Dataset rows
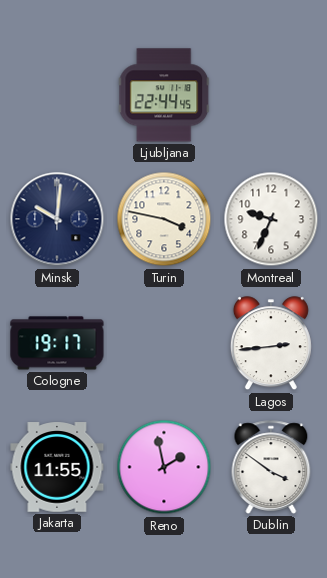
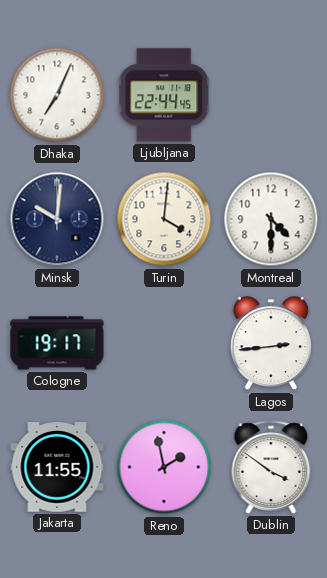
Dhaka: none -> 7:04
Turin: 3:47 -> 4:01
Montreal: 9:34 -> 4:30
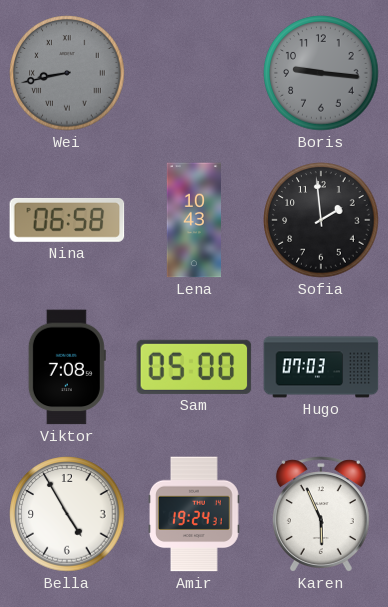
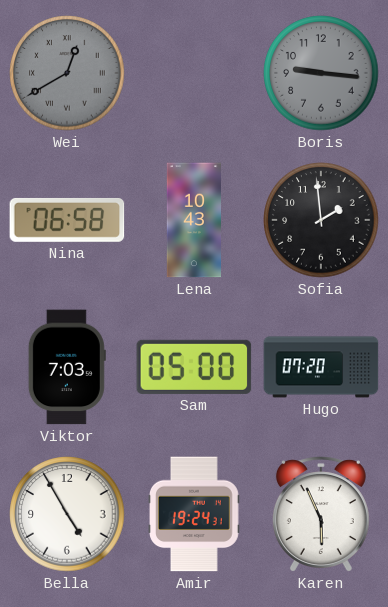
Wei: 8:43 -> 12:40
Viktor: 7:08 -> 7:03
Hugo: 07:03 -> 07:20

What you will do ->
Give back every line of the listing above word for word, leaving out the pictures.

Response to this exercise ->
Dhaka: none -> 7:04
Turin: 3:47 -> 4:01
Montreal: 9:34 -> 4:30
Wei: 8:43 -> 12:40
Viktor: 7:08 -> 7:03
Hugo: 07:03 -> 07:20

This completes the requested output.